### Task directions
A complete transcription of the material, exact in every line, is what is wanted.

-=-=-

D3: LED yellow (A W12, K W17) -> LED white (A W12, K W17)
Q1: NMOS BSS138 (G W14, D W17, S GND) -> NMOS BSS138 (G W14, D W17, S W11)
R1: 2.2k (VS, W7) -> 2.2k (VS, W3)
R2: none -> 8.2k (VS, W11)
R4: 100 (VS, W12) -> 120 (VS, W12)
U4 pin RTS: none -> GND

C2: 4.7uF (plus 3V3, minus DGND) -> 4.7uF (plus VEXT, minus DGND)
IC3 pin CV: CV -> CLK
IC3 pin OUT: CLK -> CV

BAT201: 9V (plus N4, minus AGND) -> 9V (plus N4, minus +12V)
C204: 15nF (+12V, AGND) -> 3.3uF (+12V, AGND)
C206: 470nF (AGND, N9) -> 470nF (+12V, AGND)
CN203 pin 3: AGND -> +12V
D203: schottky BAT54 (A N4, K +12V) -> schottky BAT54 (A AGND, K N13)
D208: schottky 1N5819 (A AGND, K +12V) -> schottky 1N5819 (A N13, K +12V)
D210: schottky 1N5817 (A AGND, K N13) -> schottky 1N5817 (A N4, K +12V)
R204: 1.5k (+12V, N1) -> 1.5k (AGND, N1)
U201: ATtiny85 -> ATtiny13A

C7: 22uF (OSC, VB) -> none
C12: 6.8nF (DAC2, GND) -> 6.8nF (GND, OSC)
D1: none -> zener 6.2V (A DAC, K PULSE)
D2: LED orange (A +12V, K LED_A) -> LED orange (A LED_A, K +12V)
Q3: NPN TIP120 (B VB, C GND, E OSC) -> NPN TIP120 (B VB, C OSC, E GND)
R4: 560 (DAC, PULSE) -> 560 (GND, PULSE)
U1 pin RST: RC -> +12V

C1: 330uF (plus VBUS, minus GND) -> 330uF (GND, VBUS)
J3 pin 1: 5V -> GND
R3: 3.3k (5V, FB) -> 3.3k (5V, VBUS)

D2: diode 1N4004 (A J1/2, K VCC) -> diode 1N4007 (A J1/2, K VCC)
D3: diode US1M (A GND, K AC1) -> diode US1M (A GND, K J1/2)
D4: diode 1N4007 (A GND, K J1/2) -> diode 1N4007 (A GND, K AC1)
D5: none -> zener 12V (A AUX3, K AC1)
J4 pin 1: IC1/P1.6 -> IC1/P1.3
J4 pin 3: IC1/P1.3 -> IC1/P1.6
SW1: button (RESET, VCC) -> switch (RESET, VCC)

-=-=-

### Exercise output
D3: LED yellow (A W12, K W17) -> LED white (A W12, K W17)
Q1: NMOS BSS138 (G W14, D W17, S GND) -> NMOS BSS138 (G W14, D W17, S W11)
R1: 2.2k (VS, W7) -> 2.2k (VS, W3)
R2: none -> 8.2k (VS, W11)
R4: 100 (VS, W12) -> 120 (VS, W12)
U4 pin RTS: none -> GND

C2: 4.7uF (plus 3V3, minus DGND) -> 4.7uF (plus VEXT, minus DGND)
IC3 pin CV: CV -> CLK
IC3 pin OUT: CLK -> CV

BAT201: 9V (plus N4, minus AGND) -> 9V (plus N4, minus +12V)
C204: 15nF (+12V, AGND) -> 3.3uF (+12V, AGND)
C206: 470nF (AGND, N9) -> 470nF (+12V, AGND)
CN203 pin 3: AGND -> +12V
D203: schottky BAT54 (A N4, K +12V) -> schottky BAT54 (A AGND, K N13)
D208: schottky 1N5819 (A AGND, K +12V) -> schottky 1N5819 (A N13, K +12V)
D210: schottky 1N5817 (A AGND, K N13) -> schottky 1N5817 (A N4, K +12V)
R204: 1.5k (+12V, N1) -> 1.5k (AGND, N1)
U201: ATtiny85 -> ATtiny13A

C7: 22uF (OSC, VB) -> none
C12: 6.8nF (DAC2, GND) -> 6.8nF (GND, OSC)
D1: none -> zener 6.2V (A DAC, K PULSE)
D2: LED orange (A +12V, K LED_A) -> LED orange (A LED_A, K +12V)
Q3: NPN TIP120 (B VB, C GND, E OSC) -> NPN TIP120 (B VB, C OSC, E GND)
R4: 560 (DAC, PULSE) -> 560 (GND, PULSE)
U1 pin RST: RC -> +12V

C1: 330uF (plus VBUS, minus GND) -> 330uF (GND, VBUS)
J3 pin 1: 5V -> GND
R3: 3.3k (5V, FB) -> 3.3k (5V, VBUS)

D2: diode 1N4004 (A J1/2, K VCC) -> diode 1N4007 (A J1/2, K VCC)
D3: diode US1M (A GND, K AC1) -> diode US1M (A GND, K J1/2)
D4: diode 1N4007 (A GND, K J1/2) -> diode 1N4007 (A GND, K AC1)
D5: none -> zener 12V (A AUX3, K AC1)
J4 pin 1: IC1/P1.6 -> IC1/P1.3
J4 pin 3: IC1/P1.3 -> IC1/P1.6
SW1: button (RESET, VCC) -> switch (RESET, VCC)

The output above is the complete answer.